• **Work required**: Images are not part of the copy; transcribe all the data exactly.
-------- Record set --------
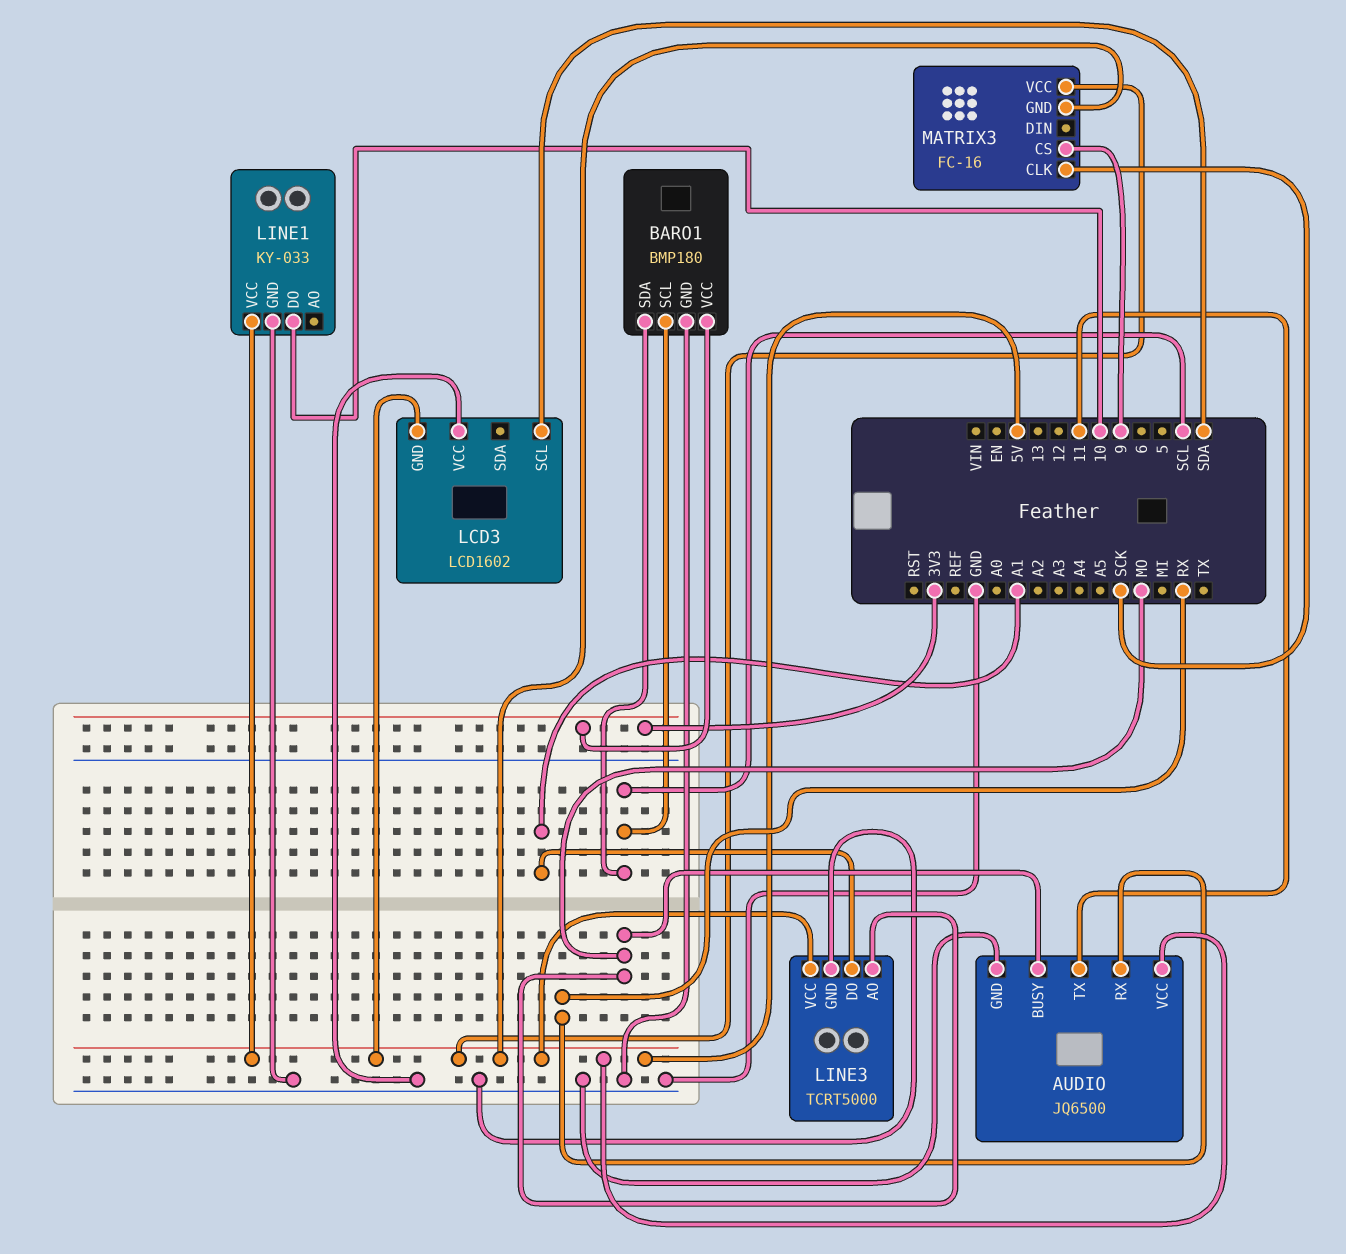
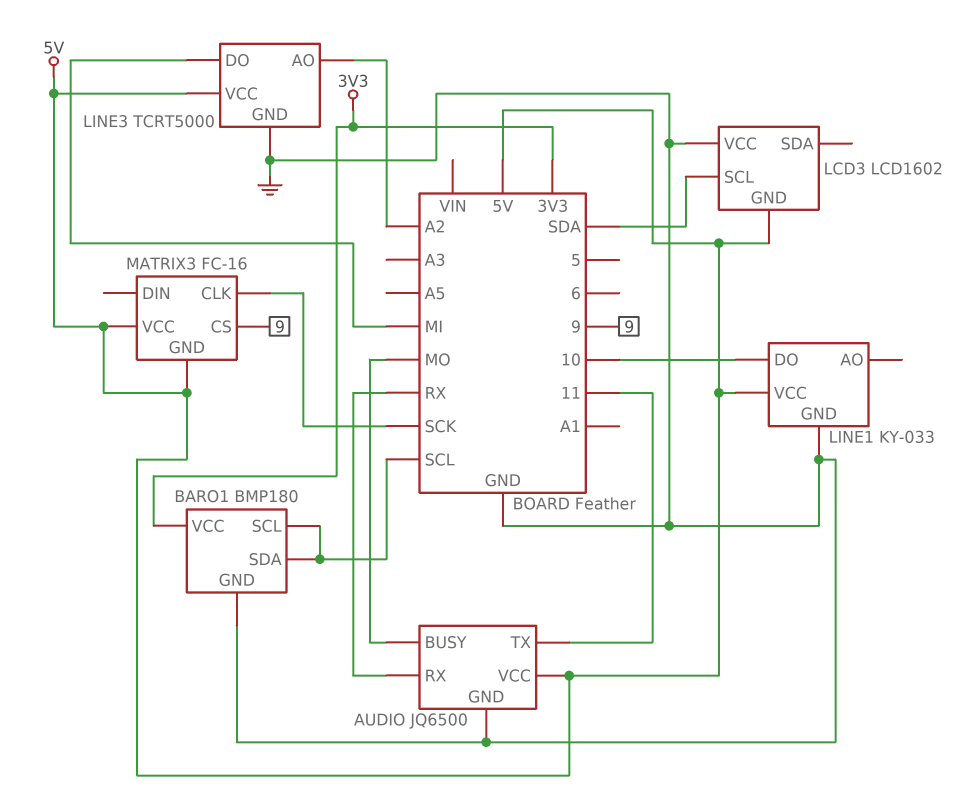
LINE3 pin AO: MO -> A2
LINE3 pin DO: A1 -> MI

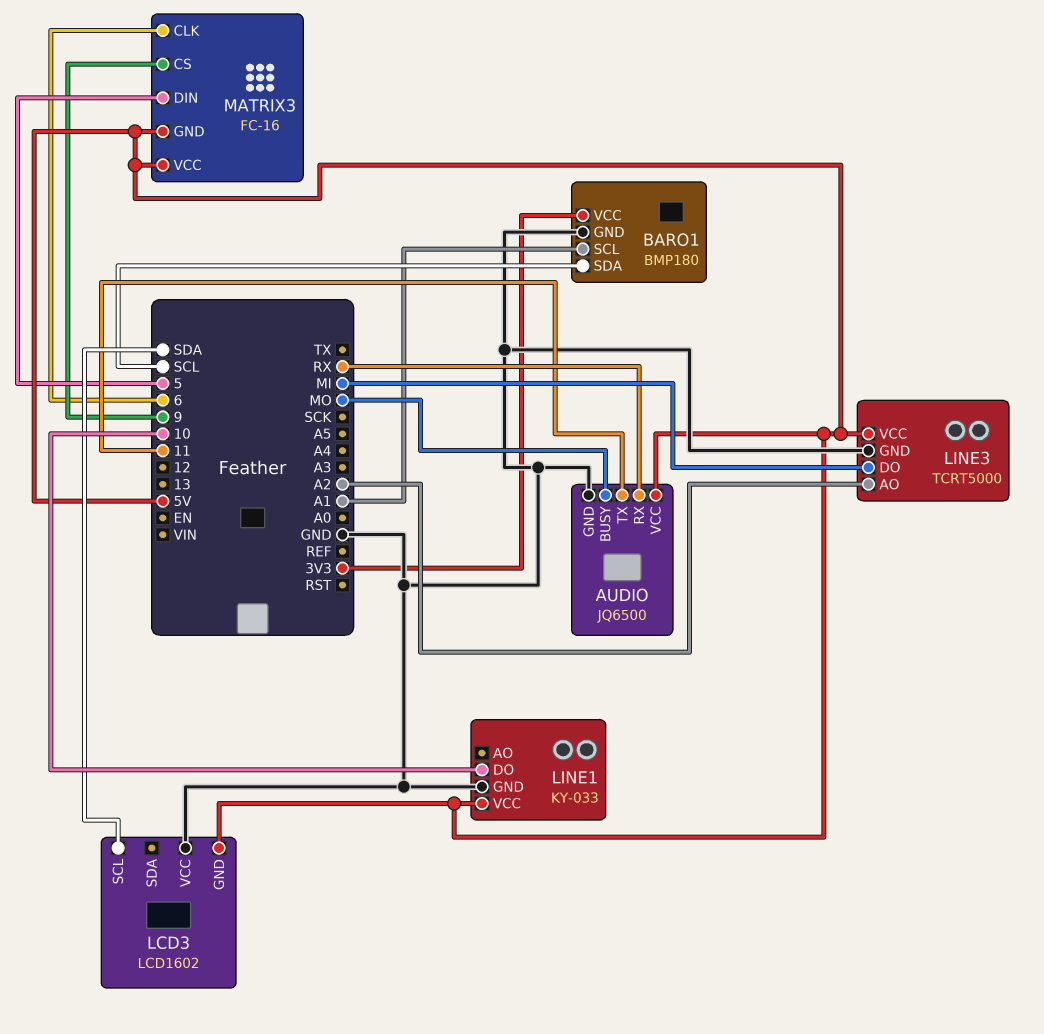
BARO1 pin SCL: SCL -> A1
MATRIX3 pin CLK: SCK -> 6
MATRIX3 pin DIN: none -> 5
--------
• **Answer**:
LINE3 pin AO: MO -> A2
LINE3 pin DO: A1 -> MI

BARO1 pin SCL: SCL -> A1
MATRIX3 pin CLK: SCK -> 6
MATRIX3 pin DIN: none -> 5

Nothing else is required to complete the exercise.